[[ INFORMATION PROVIDED open ]]
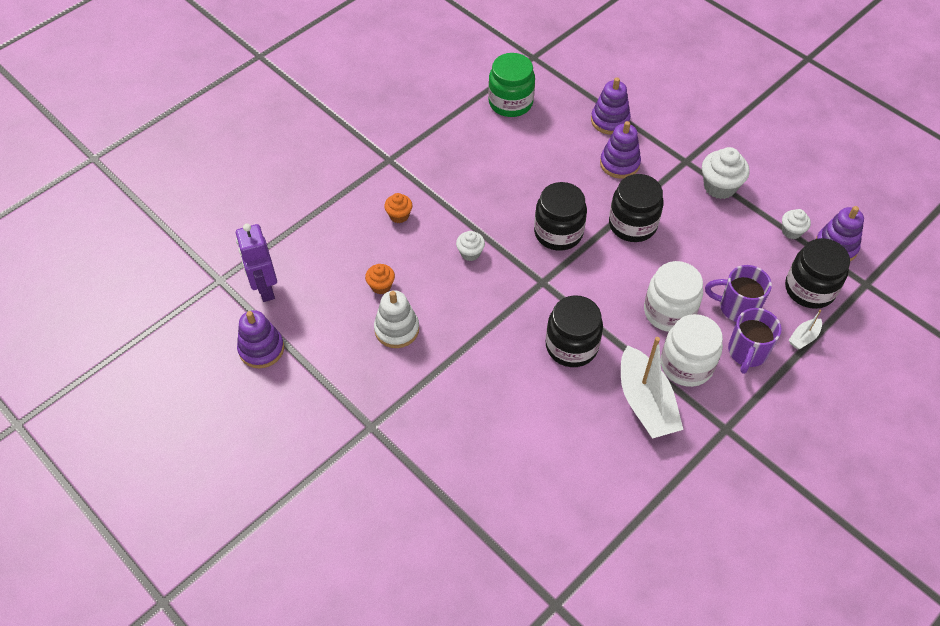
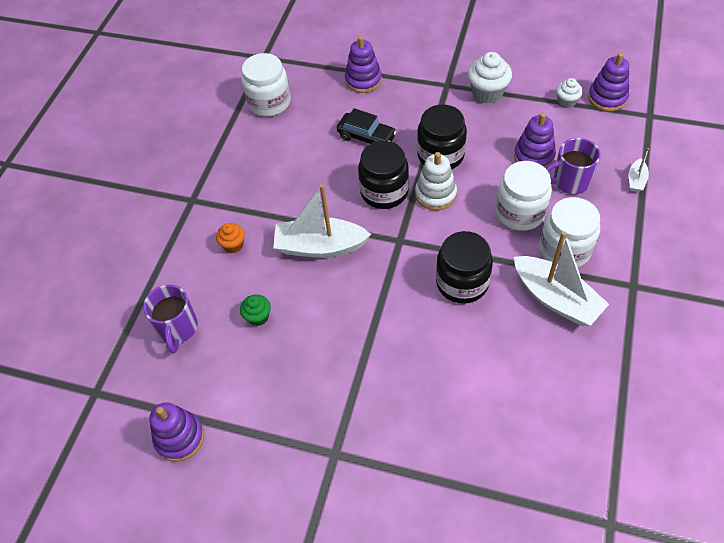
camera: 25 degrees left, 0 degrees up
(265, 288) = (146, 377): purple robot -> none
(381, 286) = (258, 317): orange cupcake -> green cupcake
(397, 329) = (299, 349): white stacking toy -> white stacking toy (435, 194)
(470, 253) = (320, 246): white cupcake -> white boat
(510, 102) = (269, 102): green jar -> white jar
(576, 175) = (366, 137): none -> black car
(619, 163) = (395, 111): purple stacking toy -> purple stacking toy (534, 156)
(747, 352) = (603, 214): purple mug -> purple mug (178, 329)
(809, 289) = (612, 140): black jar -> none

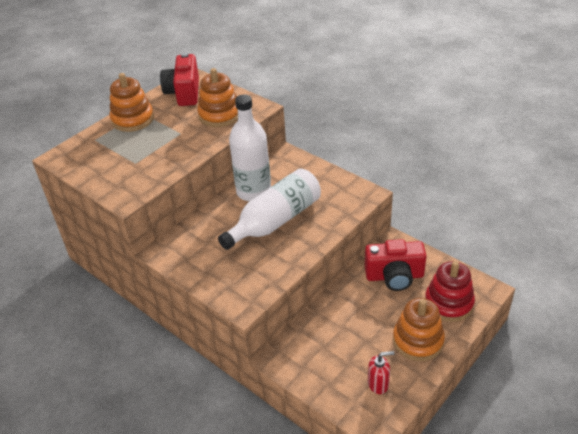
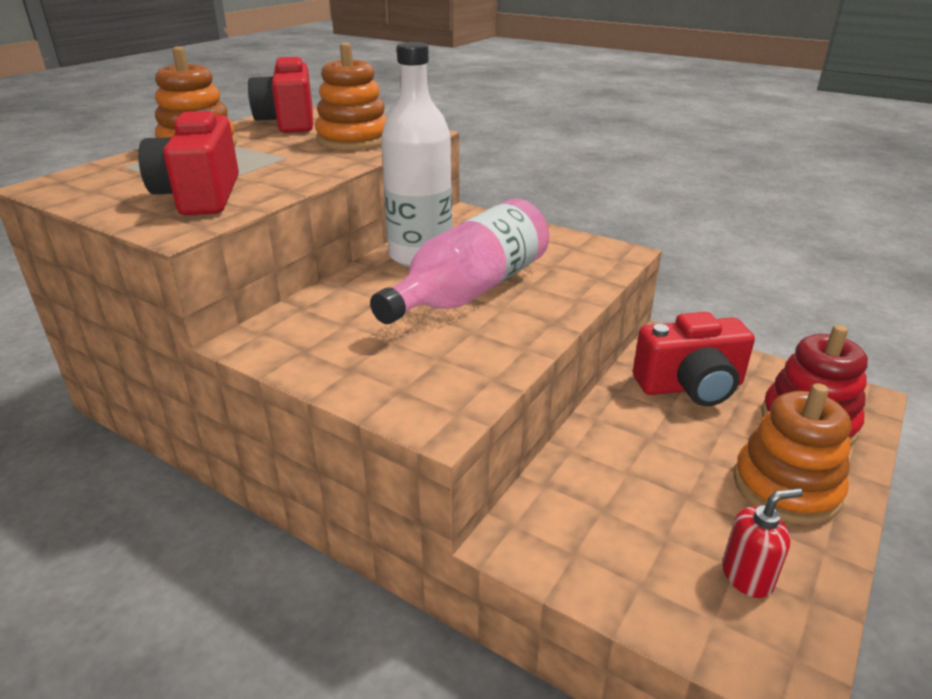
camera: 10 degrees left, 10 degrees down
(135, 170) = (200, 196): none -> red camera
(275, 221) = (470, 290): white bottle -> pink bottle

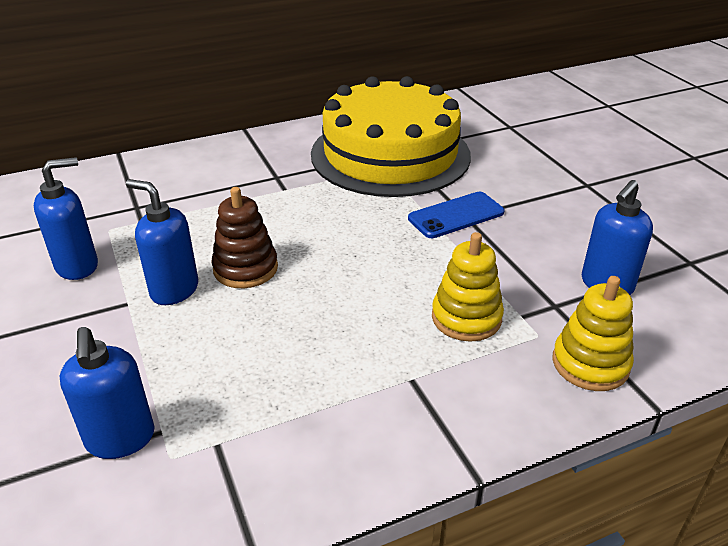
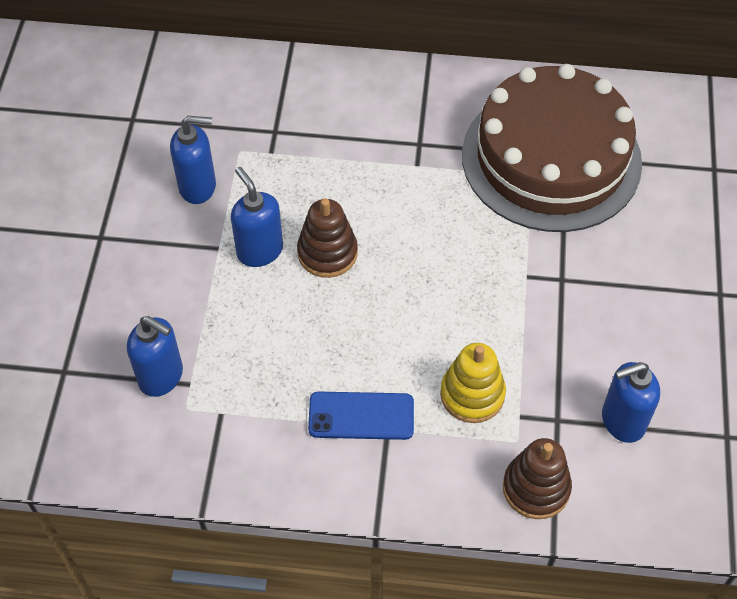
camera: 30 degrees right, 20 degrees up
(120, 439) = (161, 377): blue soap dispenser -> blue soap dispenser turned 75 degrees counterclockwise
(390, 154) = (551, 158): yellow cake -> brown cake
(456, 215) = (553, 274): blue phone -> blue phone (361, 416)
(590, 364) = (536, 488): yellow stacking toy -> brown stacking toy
[[ INFORMATION PROVIDED closed ]]
With "black" as the word to match, copy each line of the records that has it.

SOLUTION TO THE PROBLEM:
(576, 175) = (366, 137): none -> black car
(809, 289) = (612, 140): black jar -> none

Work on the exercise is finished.